> [Exercise]: Exactly as they appear, output all of the records. Skip any images.

BEGIN Source records

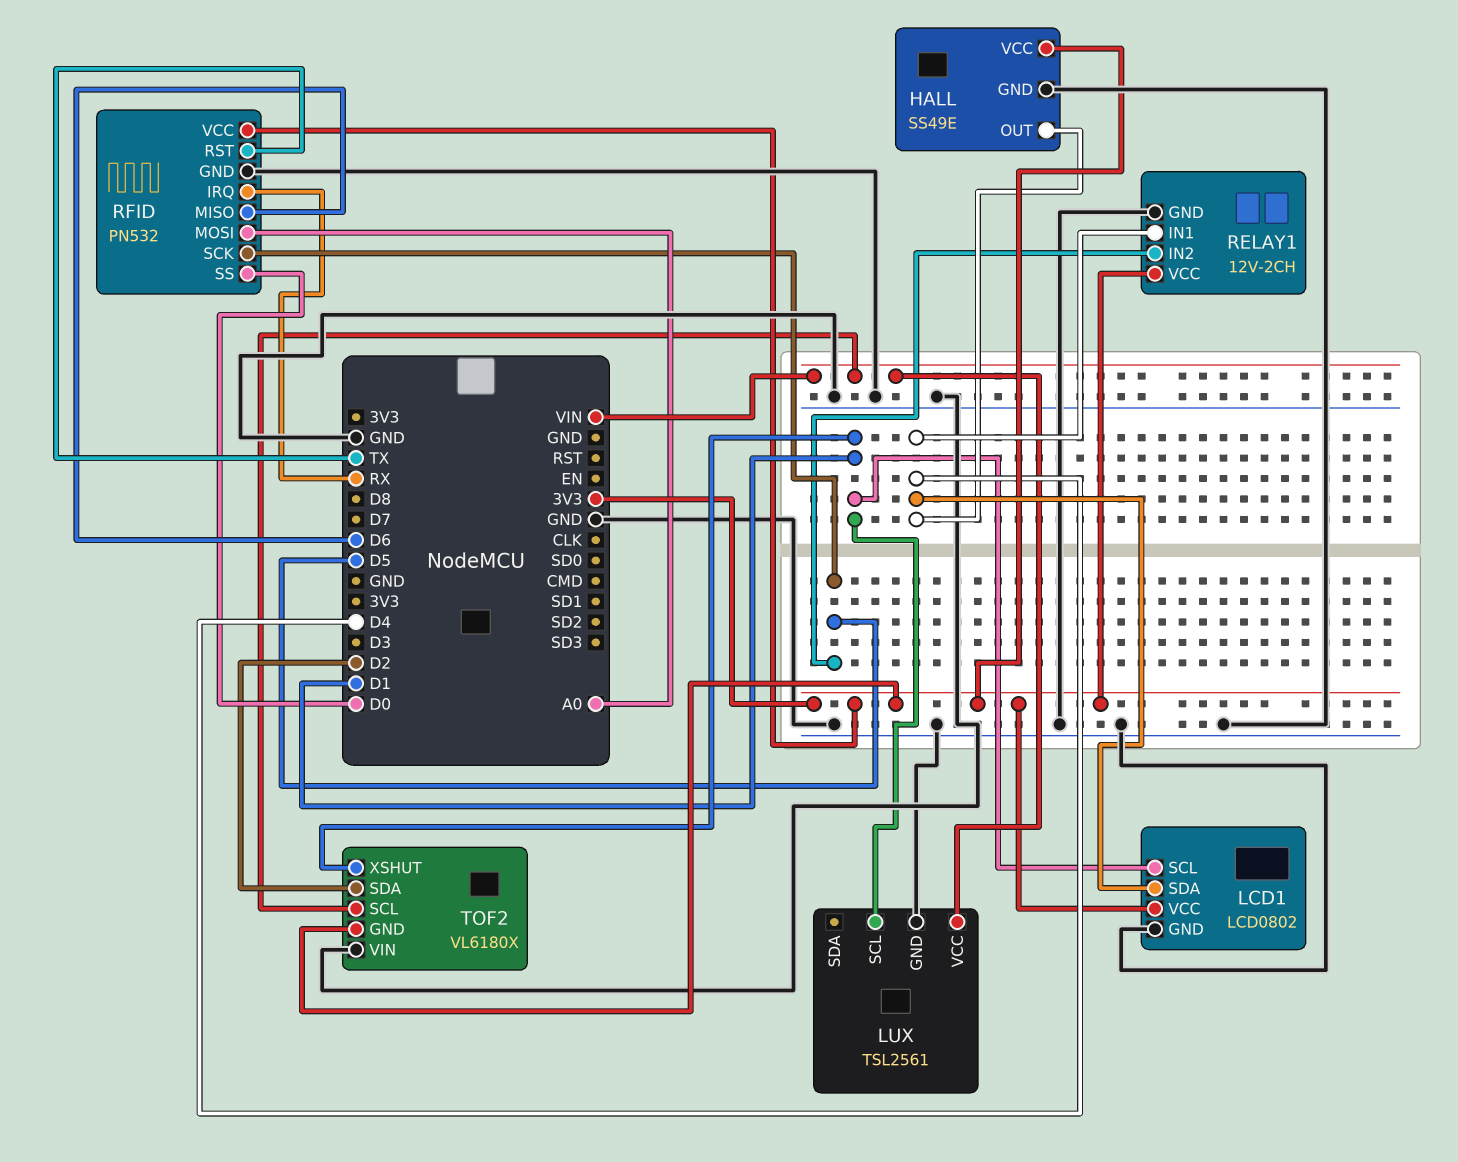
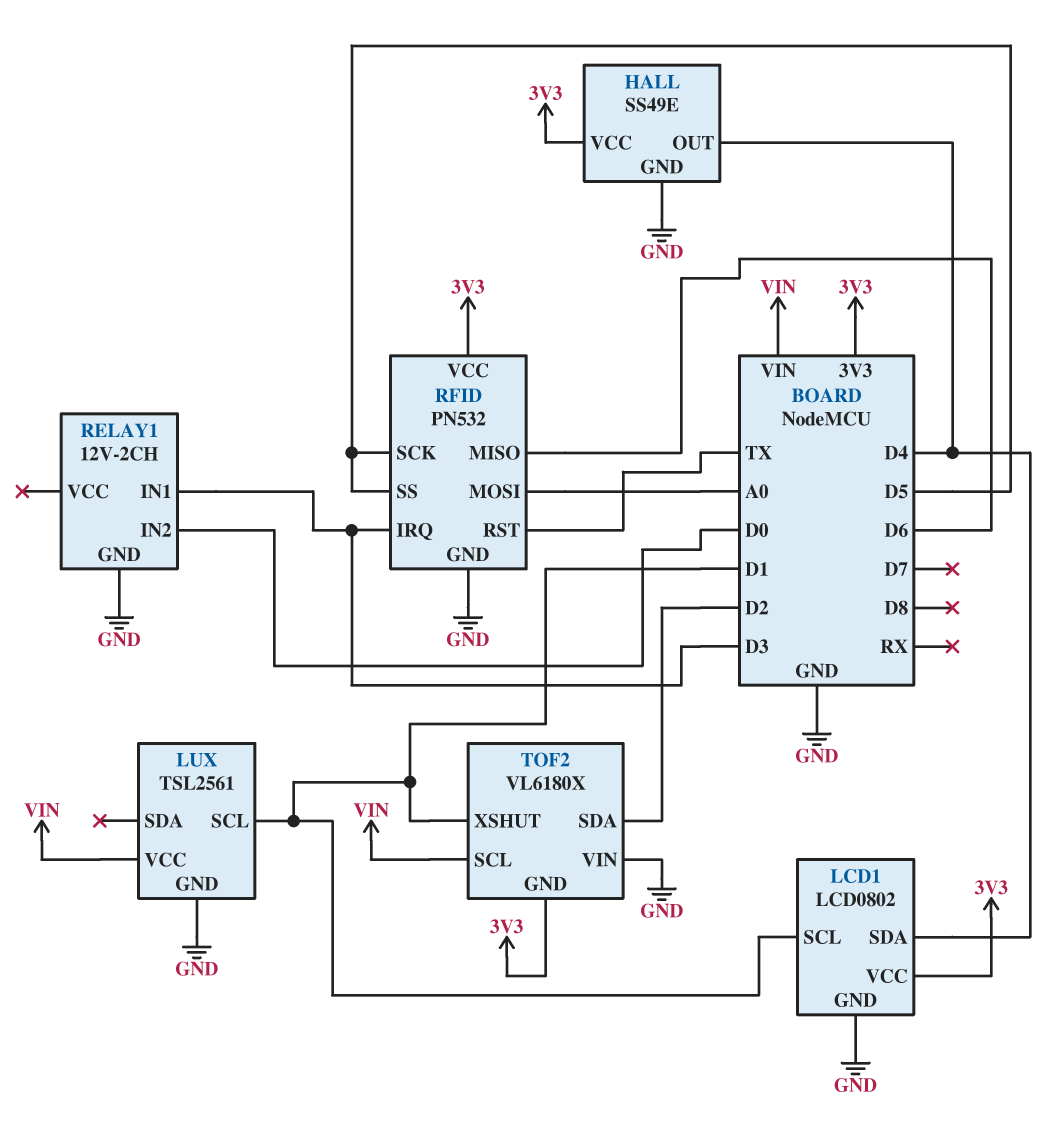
RELAY1 pin IN1: D4 -> D3
RELAY1 pin IN2: D5 -> D0
RELAY1 pin VCC: 3V3 -> none
RFID pin IRQ: RX -> D3
RFID pin SS: D0 -> D5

END Source records

> [Output of the exercise]:
RELAY1 pin IN1: D4 -> D3
RELAY1 pin IN2: D5 -> D0
RELAY1 pin VCC: 3V3 -> none
RFID pin IRQ: RX -> D3
RFID pin SS: D0 -> D5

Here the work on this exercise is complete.